**Given problem:** Can you copy every one of the items below, line for line and without any changes?

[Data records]

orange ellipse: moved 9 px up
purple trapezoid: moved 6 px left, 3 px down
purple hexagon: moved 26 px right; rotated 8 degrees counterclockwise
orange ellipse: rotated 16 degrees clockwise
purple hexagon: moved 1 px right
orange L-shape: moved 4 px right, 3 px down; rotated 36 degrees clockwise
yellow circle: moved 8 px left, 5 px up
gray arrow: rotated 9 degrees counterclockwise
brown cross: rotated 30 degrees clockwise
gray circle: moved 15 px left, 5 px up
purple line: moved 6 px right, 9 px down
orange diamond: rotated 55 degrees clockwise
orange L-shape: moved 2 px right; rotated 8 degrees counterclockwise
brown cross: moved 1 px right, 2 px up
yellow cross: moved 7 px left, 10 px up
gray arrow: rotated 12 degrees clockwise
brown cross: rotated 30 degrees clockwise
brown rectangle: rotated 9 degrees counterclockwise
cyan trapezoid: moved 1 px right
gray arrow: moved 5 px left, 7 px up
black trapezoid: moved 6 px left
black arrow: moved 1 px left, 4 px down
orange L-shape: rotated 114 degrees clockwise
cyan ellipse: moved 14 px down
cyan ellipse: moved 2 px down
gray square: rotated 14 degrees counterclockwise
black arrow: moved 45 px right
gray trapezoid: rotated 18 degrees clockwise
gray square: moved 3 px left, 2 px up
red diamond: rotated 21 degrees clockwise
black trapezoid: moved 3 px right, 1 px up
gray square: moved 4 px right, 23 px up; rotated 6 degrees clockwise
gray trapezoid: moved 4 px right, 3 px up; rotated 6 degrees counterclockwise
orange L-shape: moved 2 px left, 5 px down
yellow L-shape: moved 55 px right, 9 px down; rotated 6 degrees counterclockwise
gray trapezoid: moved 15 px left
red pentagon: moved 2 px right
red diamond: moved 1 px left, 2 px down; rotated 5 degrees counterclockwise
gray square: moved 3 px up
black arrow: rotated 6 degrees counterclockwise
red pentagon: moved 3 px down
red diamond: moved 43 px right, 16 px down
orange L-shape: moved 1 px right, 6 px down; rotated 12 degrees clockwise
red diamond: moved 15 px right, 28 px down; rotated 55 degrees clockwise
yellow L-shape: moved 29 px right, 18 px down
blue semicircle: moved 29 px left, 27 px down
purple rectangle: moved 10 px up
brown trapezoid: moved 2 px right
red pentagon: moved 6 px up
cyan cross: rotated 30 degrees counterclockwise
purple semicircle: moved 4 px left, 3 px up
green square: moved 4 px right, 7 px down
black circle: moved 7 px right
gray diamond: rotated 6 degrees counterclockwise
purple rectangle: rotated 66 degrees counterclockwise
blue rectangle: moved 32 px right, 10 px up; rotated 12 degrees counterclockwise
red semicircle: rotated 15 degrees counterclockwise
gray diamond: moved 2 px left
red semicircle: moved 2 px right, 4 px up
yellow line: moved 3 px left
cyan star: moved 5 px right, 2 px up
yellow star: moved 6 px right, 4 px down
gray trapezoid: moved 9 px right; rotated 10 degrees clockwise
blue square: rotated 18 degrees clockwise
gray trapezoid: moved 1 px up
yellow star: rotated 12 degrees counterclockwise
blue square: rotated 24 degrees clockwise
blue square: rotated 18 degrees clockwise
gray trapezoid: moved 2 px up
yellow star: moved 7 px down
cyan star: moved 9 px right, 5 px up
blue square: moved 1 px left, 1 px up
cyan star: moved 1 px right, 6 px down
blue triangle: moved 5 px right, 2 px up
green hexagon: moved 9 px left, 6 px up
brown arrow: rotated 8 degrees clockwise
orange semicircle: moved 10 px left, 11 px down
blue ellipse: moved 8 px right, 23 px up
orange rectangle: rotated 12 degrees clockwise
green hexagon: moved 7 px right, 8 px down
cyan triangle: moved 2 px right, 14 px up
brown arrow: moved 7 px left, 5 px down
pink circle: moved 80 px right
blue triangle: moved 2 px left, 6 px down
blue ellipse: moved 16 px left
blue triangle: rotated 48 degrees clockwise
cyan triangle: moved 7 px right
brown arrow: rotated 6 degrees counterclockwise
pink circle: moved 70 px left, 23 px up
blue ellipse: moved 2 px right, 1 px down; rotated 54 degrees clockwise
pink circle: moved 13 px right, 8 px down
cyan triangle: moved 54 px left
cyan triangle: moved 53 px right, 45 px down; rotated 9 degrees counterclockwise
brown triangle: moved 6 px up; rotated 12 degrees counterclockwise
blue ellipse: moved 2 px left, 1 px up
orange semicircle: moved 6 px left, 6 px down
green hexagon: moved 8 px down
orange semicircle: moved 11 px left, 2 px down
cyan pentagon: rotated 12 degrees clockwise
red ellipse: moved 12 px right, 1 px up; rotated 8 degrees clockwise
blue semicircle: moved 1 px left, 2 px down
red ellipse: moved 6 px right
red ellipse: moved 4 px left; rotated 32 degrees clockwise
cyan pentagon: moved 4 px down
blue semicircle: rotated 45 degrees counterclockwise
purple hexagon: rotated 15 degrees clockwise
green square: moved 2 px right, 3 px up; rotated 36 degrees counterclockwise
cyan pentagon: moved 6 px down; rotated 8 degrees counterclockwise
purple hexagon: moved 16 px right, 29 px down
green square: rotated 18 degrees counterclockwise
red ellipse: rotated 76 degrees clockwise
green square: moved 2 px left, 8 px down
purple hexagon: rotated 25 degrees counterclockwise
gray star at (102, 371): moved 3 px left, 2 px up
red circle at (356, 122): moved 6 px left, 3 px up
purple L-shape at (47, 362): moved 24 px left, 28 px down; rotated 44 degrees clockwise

**Exercise output:**
orange ellipse: moved 9 px up
purple trapezoid: moved 6 px left, 3 px down
purple hexagon: moved 26 px right; rotated 8 degrees counterclockwise
orange ellipse: rotated 16 degrees clockwise
purple hexagon: moved 1 px right
orange L-shape: moved 4 px right, 3 px down; rotated 36 degrees clockwise
yellow circle: moved 8 px left, 5 px up
gray arrow: rotated 9 degrees counterclockwise
brown cross: rotated 30 degrees clockwise
gray circle: moved 15 px left, 5 px up
purple line: moved 6 px right, 9 px down
orange diamond: rotated 55 degrees clockwise
orange L-shape: moved 2 px right; rotated 8 degrees counterclockwise
brown cross: moved 1 px right, 2 px up
yellow cross: moved 7 px left, 10 px up
gray arrow: rotated 12 degrees clockwise
brown cross: rotated 30 degrees clockwise
brown rectangle: rotated 9 degrees counterclockwise
cyan trapezoid: moved 1 px right
gray arrow: moved 5 px left, 7 px up
black trapezoid: moved 6 px left
black arrow: moved 1 px left, 4 px down
orange L-shape: rotated 114 degrees clockwise
cyan ellipse: moved 14 px down
cyan ellipse: moved 2 px down
gray square: rotated 14 degrees counterclockwise
black arrow: moved 45 px right
gray trapezoid: rotated 18 degrees clockwise
gray square: moved 3 px left, 2 px up
red diamond: rotated 21 degrees clockwise
black trapezoid: moved 3 px right, 1 px up
gray square: moved 4 px right, 23 px up; rotated 6 degrees clockwise
gray trapezoid: moved 4 px right, 3 px up; rotated 6 degrees counterclockwise
orange L-shape: moved 2 px left, 5 px down
yellow L-shape: moved 55 px right, 9 px down; rotated 6 degrees counterclockwise
gray trapezoid: moved 15 px left
red pentagon: moved 2 px right
red diamond: moved 1 px left, 2 px down; rotated 5 degrees counterclockwise
gray square: moved 3 px up
black arrow: rotated 6 degrees counterclockwise
red pentagon: moved 3 px down
red diamond: moved 43 px right, 16 px down
orange L-shape: moved 1 px right, 6 px down; rotated 12 degrees clockwise
red diamond: moved 15 px right, 28 px down; rotated 55 degrees clockwise
yellow L-shape: moved 29 px right, 18 px down
blue semicircle: moved 29 px left, 27 px down
purple rectangle: moved 10 px up
brown trapezoid: moved 2 px right
red pentagon: moved 6 px up
cyan cross: rotated 30 degrees counterclockwise
purple semicircle: moved 4 px left, 3 px up
green square: moved 4 px right, 7 px down
black circle: moved 7 px right
gray diamond: rotated 6 degrees counterclockwise
purple rectangle: rotated 66 degrees counterclockwise
blue rectangle: moved 32 px right, 10 px up; rotated 12 degrees counterclockwise
red semicircle: rotated 15 degrees counterclockwise
gray diamond: moved 2 px left
red semicircle: moved 2 px right, 4 px up
yellow line: moved 3 px left
cyan star: moved 5 px right, 2 px up
yellow star: moved 6 px right, 4 px down
gray trapezoid: moved 9 px right; rotated 10 degrees clockwise
blue square: rotated 18 degrees clockwise
gray trapezoid: moved 1 px up
yellow star: rotated 12 degrees counterclockwise
blue square: rotated 24 degrees clockwise
blue square: rotated 18 degrees clockwise
gray trapezoid: moved 2 px up
yellow star: moved 7 px down
cyan star: moved 9 px right, 5 px up
blue square: moved 1 px left, 1 px up
cyan star: moved 1 px right, 6 px down
blue triangle: moved 5 px right, 2 px up
green hexagon: moved 9 px left, 6 px up
brown arrow: rotated 8 degrees clockwise
orange semicircle: moved 10 px left, 11 px down
blue ellipse: moved 8 px right, 23 px up
orange rectangle: rotated 12 degrees clockwise
green hexagon: moved 7 px right, 8 px down
cyan triangle: moved 2 px right, 14 px up
brown arrow: moved 7 px left, 5 px down
pink circle: moved 80 px right
blue triangle: moved 2 px left, 6 px down
blue ellipse: moved 16 px left
blue triangle: rotated 48 degrees clockwise
cyan triangle: moved 7 px right
brown arrow: rotated 6 degrees counterclockwise
pink circle: moved 70 px left, 23 px up
blue ellipse: moved 2 px right, 1 px down; rotated 54 degrees clockwise
pink circle: moved 13 px right, 8 px down
cyan triangle: moved 54 px left
cyan triangle: moved 53 px right, 45 px down; rotated 9 degrees counterclockwise
brown triangle: moved 6 px up; rotated 12 degrees counterclockwise
blue ellipse: moved 2 px left, 1 px up
orange semicircle: moved 6 px left, 6 px down
green hexagon: moved 8 px down
orange semicircle: moved 11 px left, 2 px down
cyan pentagon: rotated 12 degrees clockwise
red ellipse: moved 12 px right, 1 px up; rotated 8 degrees clockwise
blue semicircle: moved 1 px left, 2 px down
red ellipse: moved 6 px right
red ellipse: moved 4 px left; rotated 32 degrees clockwise
cyan pentagon: moved 4 px down
blue semicircle: rotated 45 degrees counterclockwise
purple hexagon: rotated 15 degrees clockwise
green square: moved 2 px right, 3 px up; rotated 36 degrees counterclockwise
cyan pentagon: moved 6 px down; rotated 8 degrees counterclockwise
purple hexagon: moved 16 px right, 29 px down
green square: rotated 18 degrees counterclockwise
red ellipse: rotated 76 degrees clockwise
green square: moved 2 px left, 8 px down
purple hexagon: rotated 25 degrees counterclockwise
gray star at (102, 371): moved 3 px left, 2 px up
red circle at (356, 122): moved 6 px left, 3 px up
purple L-shape at (47, 362): moved 24 px left, 28 px down; rotated 44 degrees clockwise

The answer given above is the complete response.